What you need to do:
Pull out of the data below the stretch of lines bounded by the one containing "SW1: switch (SIG9, VDD) -> button (SIG9, VDD)" and the one containing "P3 pin 1: GND -> N002", both bounds included, unchanged.

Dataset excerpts
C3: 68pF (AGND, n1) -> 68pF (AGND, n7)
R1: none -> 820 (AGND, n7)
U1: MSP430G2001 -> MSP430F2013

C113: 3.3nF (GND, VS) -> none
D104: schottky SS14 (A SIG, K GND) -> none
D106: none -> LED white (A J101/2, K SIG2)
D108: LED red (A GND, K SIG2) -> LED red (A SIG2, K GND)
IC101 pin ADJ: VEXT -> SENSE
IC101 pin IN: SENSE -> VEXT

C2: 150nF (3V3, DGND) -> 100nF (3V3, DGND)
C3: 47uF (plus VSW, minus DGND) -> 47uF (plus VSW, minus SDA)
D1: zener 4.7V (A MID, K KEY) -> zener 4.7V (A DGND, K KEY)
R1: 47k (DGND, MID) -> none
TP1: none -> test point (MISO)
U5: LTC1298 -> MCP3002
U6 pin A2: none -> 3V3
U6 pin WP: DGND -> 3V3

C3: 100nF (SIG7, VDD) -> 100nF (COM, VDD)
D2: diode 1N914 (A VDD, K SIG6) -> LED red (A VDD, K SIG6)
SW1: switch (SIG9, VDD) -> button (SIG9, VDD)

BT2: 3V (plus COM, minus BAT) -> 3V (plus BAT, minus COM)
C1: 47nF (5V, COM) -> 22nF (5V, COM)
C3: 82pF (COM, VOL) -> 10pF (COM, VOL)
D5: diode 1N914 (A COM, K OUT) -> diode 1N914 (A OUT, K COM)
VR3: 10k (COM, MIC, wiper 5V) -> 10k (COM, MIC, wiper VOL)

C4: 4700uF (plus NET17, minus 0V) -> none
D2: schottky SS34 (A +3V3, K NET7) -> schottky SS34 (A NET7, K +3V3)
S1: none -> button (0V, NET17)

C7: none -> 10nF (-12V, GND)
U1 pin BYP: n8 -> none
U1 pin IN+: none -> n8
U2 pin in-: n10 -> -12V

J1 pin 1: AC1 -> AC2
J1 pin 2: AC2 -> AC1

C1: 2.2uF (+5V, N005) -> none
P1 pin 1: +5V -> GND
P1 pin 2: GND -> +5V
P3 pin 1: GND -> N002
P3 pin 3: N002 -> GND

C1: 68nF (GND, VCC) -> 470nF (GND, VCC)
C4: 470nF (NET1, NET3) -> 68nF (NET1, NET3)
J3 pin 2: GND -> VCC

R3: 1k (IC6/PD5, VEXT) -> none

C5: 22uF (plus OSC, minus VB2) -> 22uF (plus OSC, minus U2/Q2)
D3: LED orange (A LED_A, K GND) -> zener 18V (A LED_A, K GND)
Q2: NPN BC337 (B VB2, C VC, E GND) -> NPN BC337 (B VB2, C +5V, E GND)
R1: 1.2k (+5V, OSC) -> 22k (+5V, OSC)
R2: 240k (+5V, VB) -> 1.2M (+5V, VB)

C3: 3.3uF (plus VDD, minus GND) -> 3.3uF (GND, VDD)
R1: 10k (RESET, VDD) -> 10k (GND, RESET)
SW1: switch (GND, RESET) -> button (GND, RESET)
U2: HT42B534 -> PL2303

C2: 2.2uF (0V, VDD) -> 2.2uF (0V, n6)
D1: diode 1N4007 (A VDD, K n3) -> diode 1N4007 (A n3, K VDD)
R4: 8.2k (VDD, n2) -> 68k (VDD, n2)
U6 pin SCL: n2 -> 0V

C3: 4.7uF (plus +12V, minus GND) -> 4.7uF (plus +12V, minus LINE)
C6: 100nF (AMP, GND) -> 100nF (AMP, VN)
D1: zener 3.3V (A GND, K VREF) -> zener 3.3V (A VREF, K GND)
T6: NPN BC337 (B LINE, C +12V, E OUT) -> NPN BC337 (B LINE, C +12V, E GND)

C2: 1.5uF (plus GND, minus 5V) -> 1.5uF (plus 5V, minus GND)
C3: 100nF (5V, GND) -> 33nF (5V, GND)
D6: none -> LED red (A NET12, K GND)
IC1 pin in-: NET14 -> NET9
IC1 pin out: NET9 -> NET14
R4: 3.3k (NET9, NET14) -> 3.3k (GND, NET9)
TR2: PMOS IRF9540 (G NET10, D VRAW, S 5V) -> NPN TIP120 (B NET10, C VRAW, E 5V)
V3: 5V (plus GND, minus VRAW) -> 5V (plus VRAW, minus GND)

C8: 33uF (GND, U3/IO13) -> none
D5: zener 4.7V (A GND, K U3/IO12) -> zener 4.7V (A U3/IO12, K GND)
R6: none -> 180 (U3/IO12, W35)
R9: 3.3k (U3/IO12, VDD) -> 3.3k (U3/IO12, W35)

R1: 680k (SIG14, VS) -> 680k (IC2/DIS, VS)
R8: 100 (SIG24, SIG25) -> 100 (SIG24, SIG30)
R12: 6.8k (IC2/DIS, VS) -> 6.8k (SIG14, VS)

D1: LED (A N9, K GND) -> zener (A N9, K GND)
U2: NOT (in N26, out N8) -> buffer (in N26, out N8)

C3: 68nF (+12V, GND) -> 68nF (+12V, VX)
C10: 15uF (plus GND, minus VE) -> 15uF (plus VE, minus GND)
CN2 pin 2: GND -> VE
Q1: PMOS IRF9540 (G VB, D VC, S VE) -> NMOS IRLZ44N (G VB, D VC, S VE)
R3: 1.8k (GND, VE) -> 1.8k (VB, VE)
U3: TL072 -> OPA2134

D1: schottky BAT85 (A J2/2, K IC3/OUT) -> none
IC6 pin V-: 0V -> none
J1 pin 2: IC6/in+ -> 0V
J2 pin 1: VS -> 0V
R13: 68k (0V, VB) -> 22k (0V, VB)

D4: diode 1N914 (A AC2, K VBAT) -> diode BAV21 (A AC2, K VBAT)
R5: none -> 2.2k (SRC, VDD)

Result of this task:
SW1: switch (SIG9, VDD) -> button (SIG9, VDD)

BT2: 3V (plus COM, minus BAT) -> 3V (plus BAT, minus COM)
C1: 47nF (5V, COM) -> 22nF (5V, COM)
C3: 82pF (COM, VOL) -> 10pF (COM, VOL)
D5: diode 1N914 (A COM, K OUT) -> diode 1N914 (A OUT, K COM)
VR3: 10k (COM, MIC, wiper 5V) -> 10k (COM, MIC, wiper VOL)

C4: 4700uF (plus NET17, minus 0V) -> none
D2: schottky SS34 (A +3V3, K NET7) -> schottky SS34 (A NET7, K +3V3)
S1: none -> button (0V, NET17)

C7: none -> 10nF (-12V, GND)
U1 pin BYP: n8 -> none
U1 pin IN+: none -> n8
U2 pin in-: n10 -> -12V

J1 pin 1: AC1 -> AC2
J1 pin 2: AC2 -> AC1

C1: 2.2uF (+5V, N005) -> none
P1 pin 1: +5V -> GND
P1 pin 2: GND -> +5V
P3 pin 1: GND -> N002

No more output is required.